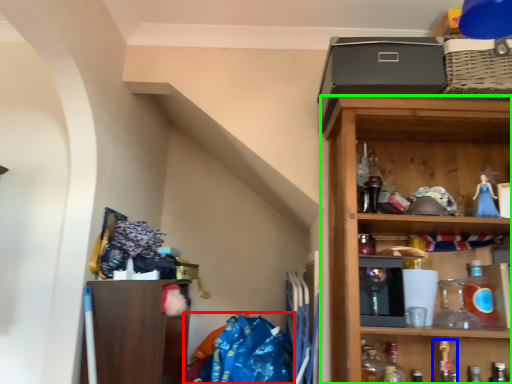
Question: Estimate the real-world distances between objects in this image. Which object is farther from material (highlighted by a red box), bottle (highlighted by a blue box) or shelf (highlighted by a green box)?

Choices:
 (A) bottle
 (B) shelf

Answer: (A)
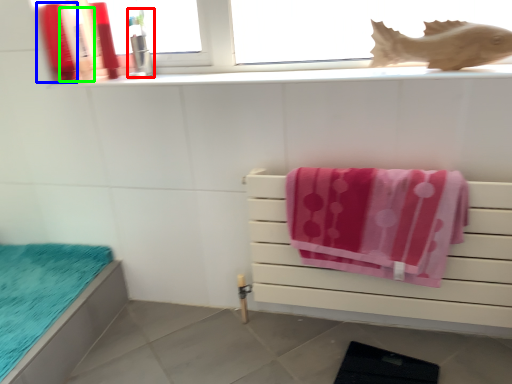
Question: Which is farther away from toiletry (highlighted by a red box)? toiletry (highlighted by a blue box) or toiletry (highlighted by a green box)?

Choices:
 (A) toiletry
 (B) toiletry

Answer: (A)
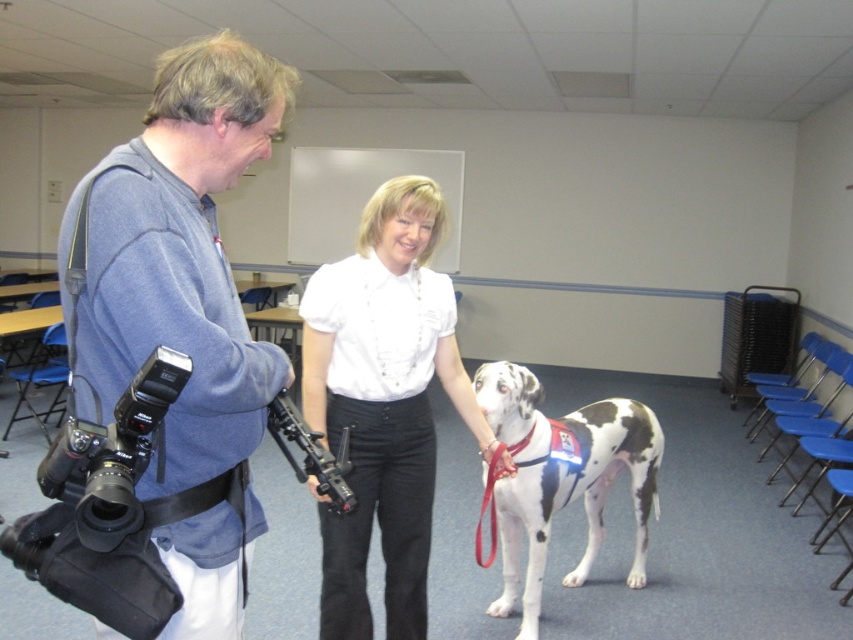
Question: Which of the following is the farthest from the observer?

Choices:
 (A) spotted fur dog at center
 (B) white smooth shirt at center
 (C) matte blue jacket at left

Answer: (A)

Question: Does matte blue jacket at left lie behind white smooth shirt at center?

Choices:
 (A) no
 (B) yes

Answer: (A)

Question: Among these points, which one is farthest from the camera?

Choices:
 (A) (531, 600)
 (B) (432, 228)

Answer: (A)

Question: From the image, what is the correct spatial relationship of matte blue jacket at left in relation to spotted fur dog at center?

Choices:
 (A) right
 (B) left

Answer: (B)

Question: Is matte blue jacket at left closer to the viewer compared to white smooth shirt at center?

Choices:
 (A) no
 (B) yes

Answer: (B)

Question: Which of the following is the closest to the observer?

Choices:
 (A) (491, 611)
 (B) (404, 204)

Answer: (B)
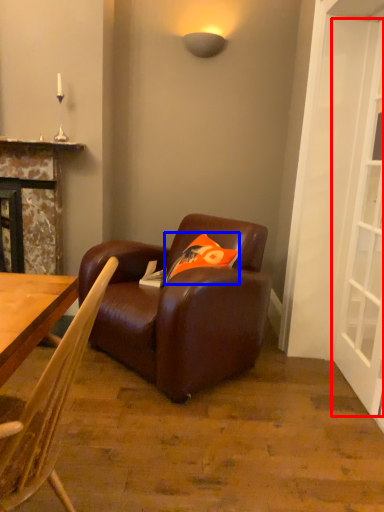
Question: Which object appears closest to the camera in this image, screen door (highlighted by a red box) or pillow (highlighted by a blue box)?

Choices:
 (A) screen door
 (B) pillow

Answer: (A)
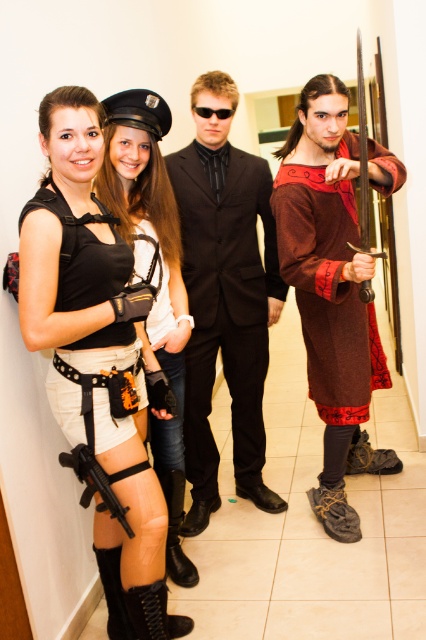
Where is the black leather shorts at lower left located in the image?

The black leather shorts at lower left is located at point (97,356).

You are a photographer standing in the hallway. You want to take a photo that includes both the matte black vest at left and the black plastic goggles at center. What is the minimum distance you need to move backward to ensure both objects are in frame?

The minimum distance you need to move backward is 31.62 inches to ensure both the matte black vest at left and the black plastic goggles at center are in frame since they are 31.62 inches apart from each other.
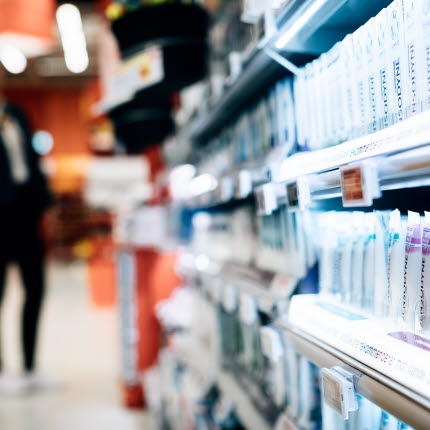
Locate an element on the screen. Image resolution: width=430 pixels, height=430 pixels. label on shelf is located at coordinates pos(333,392).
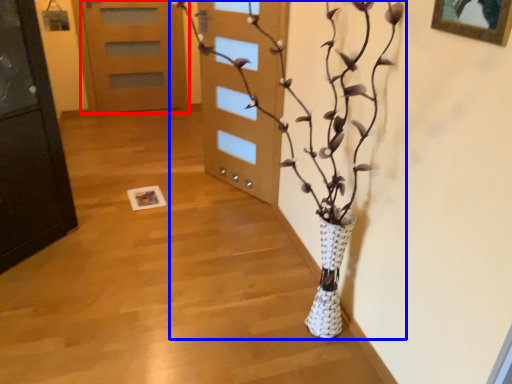
Question: Which point is further to the camera, door (highlighted by a red box) or houseplant (highlighted by a blue box)?

Choices:
 (A) door
 (B) houseplant

Answer: (A)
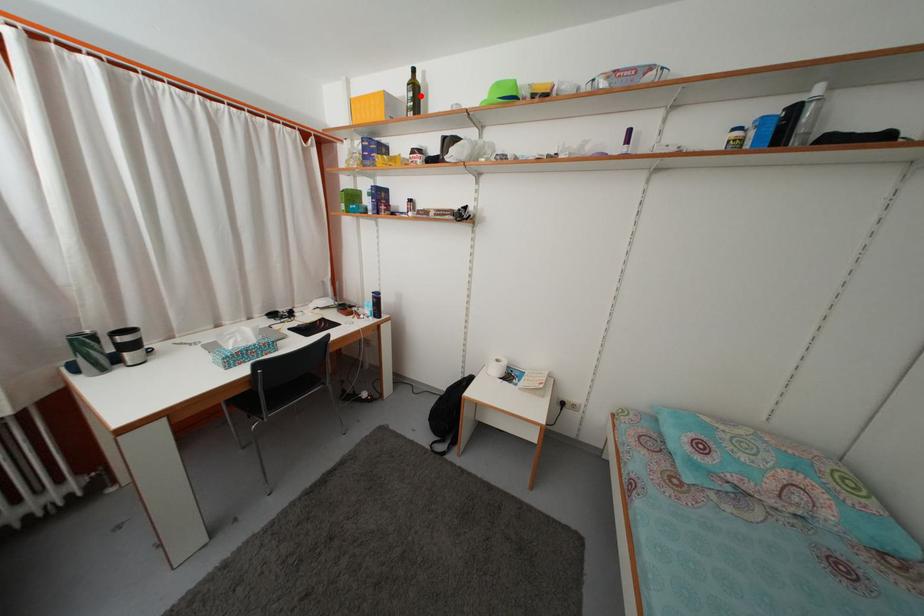
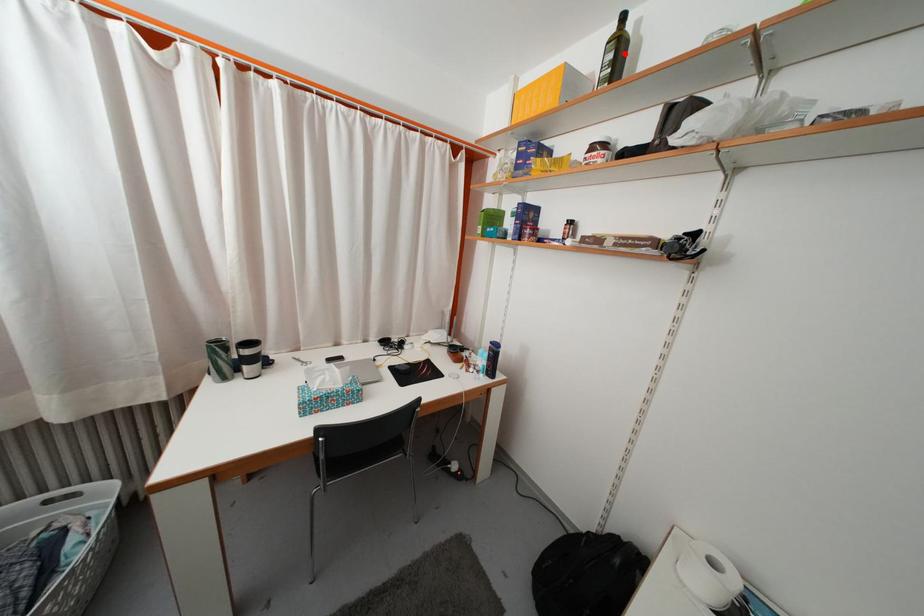
I am providing you with two images of the same scene from different viewpoints. A red point is marked on the first image and another point is marked on the second image. Is the red point in image1 aligned with the point shown in image2?

Yes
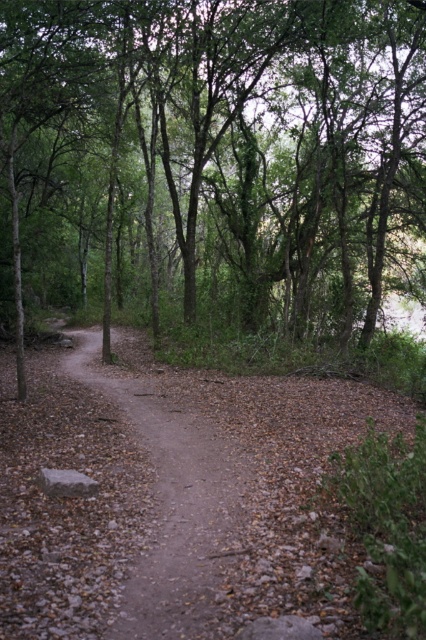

◇ ◇ ◇ ◇ ◇

**WRITTEN TASK:** Please rewrite everything in the records from the line containing "The black leather shorts at lower left is" down to the line containing "Locate an element", replacing "backward" with "back" and changing nothing else. Leave the pictures out of your answer.

**THE OUTPUT:**
The black leather shorts at lower left is located at point (97,356).

You are a photographer standing in the hallway. You want to take a photo that includes both the matte black vest at left and the black plastic goggles at center. What is the minimum distance you need to move back to ensure both objects are in frame?

The minimum distance you need to move back is 31.62 inches to ensure both the matte black vest at left and the black plastic goggles at center are in frame since they are 31.62 inches apart from each other.
Locate an element on the screen. Image resolution: width=430 pixels, height=430 pixels. label on shelf is located at coordinates pos(333,392).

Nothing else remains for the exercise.